(WHAT TO PRODUCE) Repeat exactly the lines of the listing from the line containing "relocated | VIOLET" through its last line, and nothing beyond them.

(SOURCE DATA)
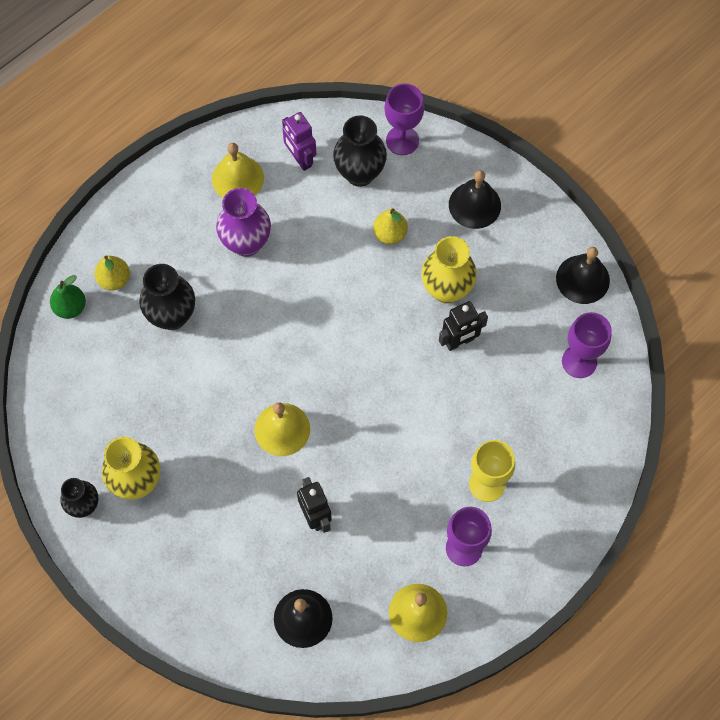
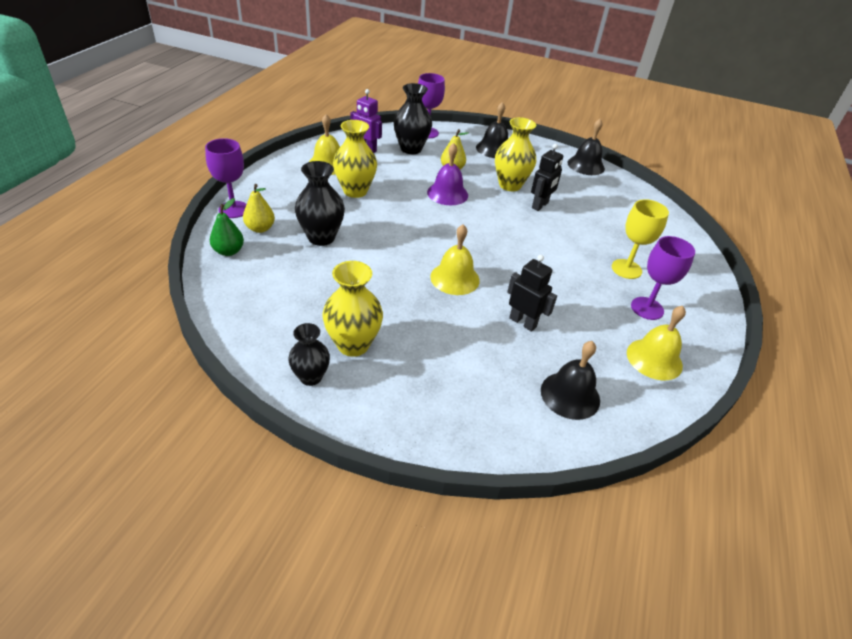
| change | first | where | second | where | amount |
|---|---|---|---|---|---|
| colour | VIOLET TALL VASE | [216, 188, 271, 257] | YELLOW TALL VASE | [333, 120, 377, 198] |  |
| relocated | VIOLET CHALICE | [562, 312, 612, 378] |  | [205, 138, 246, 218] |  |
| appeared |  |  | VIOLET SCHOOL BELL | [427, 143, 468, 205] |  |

(TASK OUTPUT)
| relocated | VIOLET CHALICE | [562, 312, 612, 378] |  | [205, 138, 246, 218] |  |
| appeared |  |  | VIOLET SCHOOL BELL | [427, 143, 468, 205] |  |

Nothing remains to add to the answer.